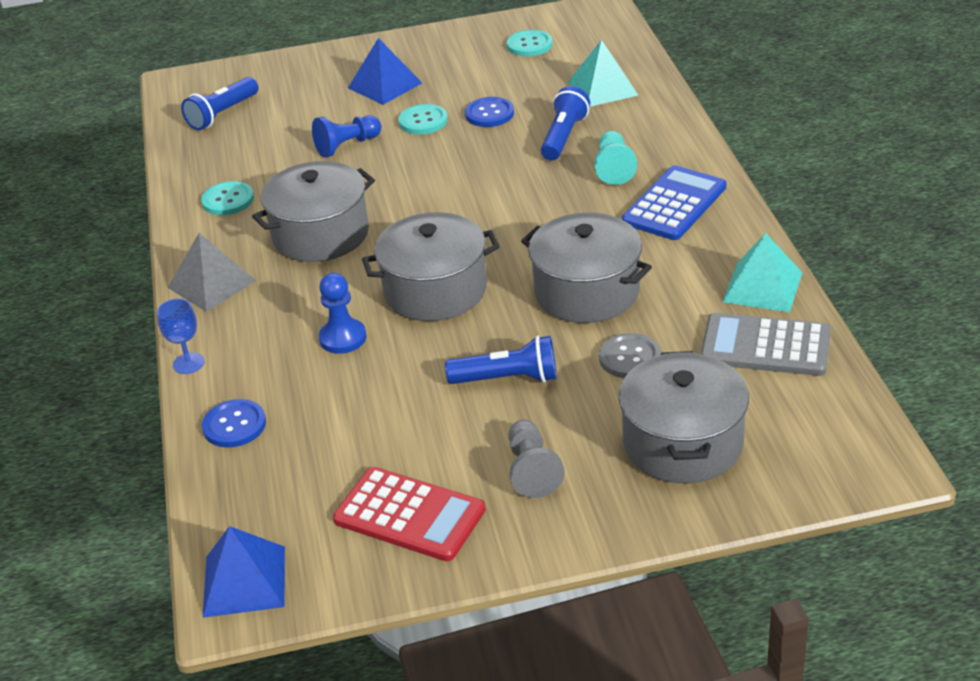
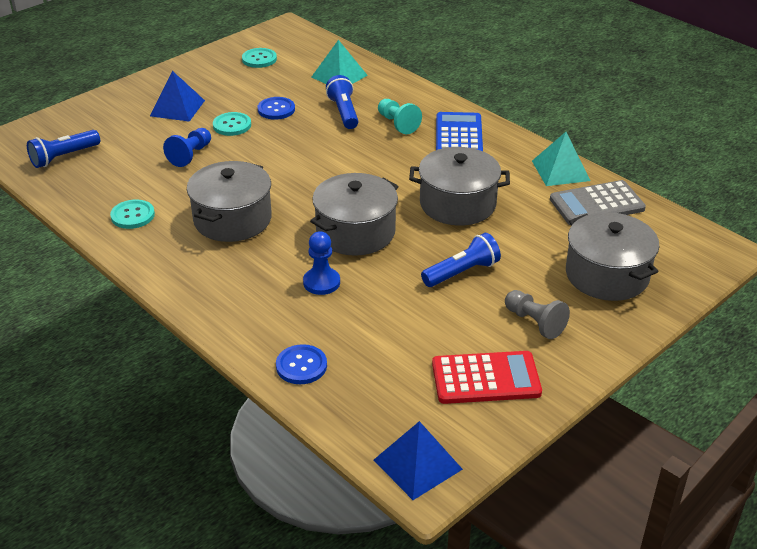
camera: 35 degrees left, 0 degrees up
(188, 363) = (221, 336): blue goblet -> none
(211, 284) = (181, 277): grey pyramid -> none
(222, 114) = (63, 157): blue flashlight -> blue flashlight turned 45 degrees clockwise
(629, 358) = (525, 235): grey button -> none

+-------+

In the entries above, count each line with "blue"; reply with the total only.

== Task answer ==
2